> [EXERCISE]:
Your task is to copy the listing exactly. Drop any pictures from the copy.

> [MATERIAL PROVIDED]:
+ + + +

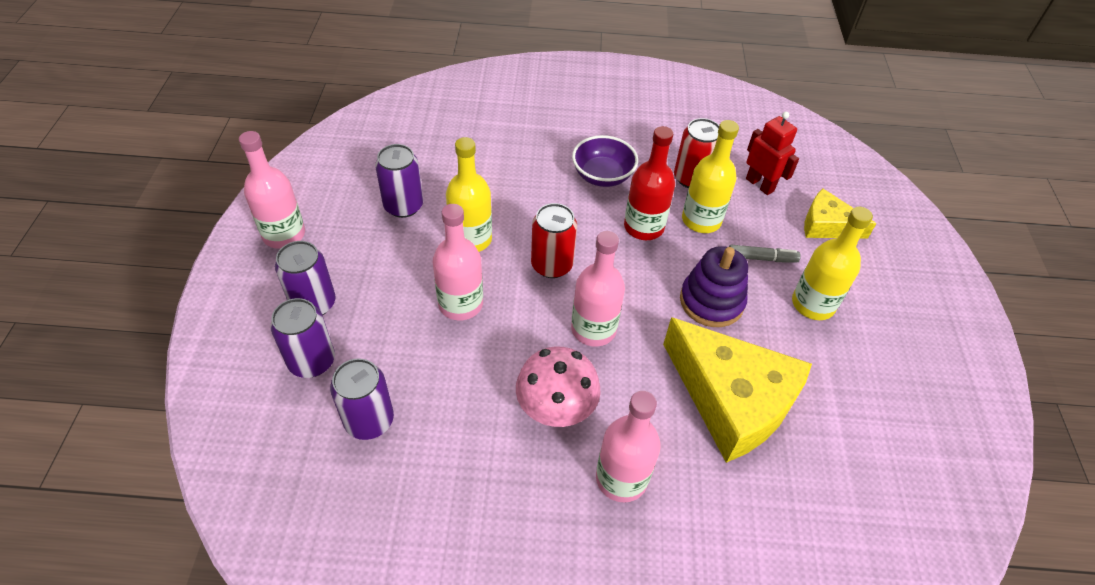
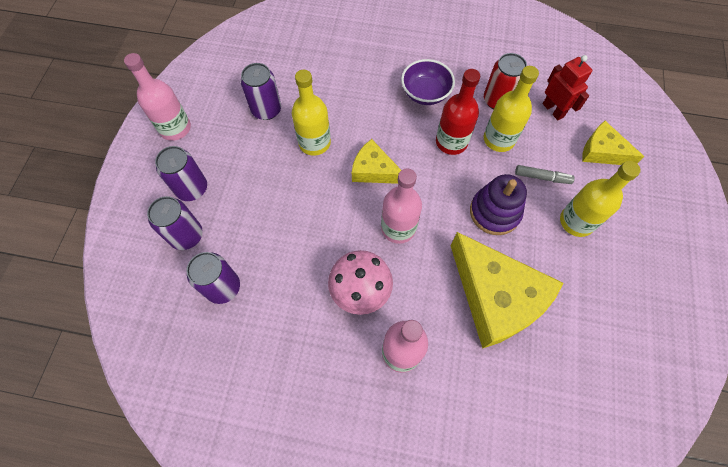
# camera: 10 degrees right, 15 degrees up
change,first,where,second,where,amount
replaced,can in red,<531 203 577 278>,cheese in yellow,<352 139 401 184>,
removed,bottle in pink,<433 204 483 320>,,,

+ + + +

> [WRITTEN RESPONSE]:
# camera: 10 degrees right, 15 degrees up
change,first,where,second,where,amount
replaced,can in red,<531 203 577 278>,cheese in yellow,<352 139 401 184>,
removed,bottle in pink,<433 204 483 320>,,,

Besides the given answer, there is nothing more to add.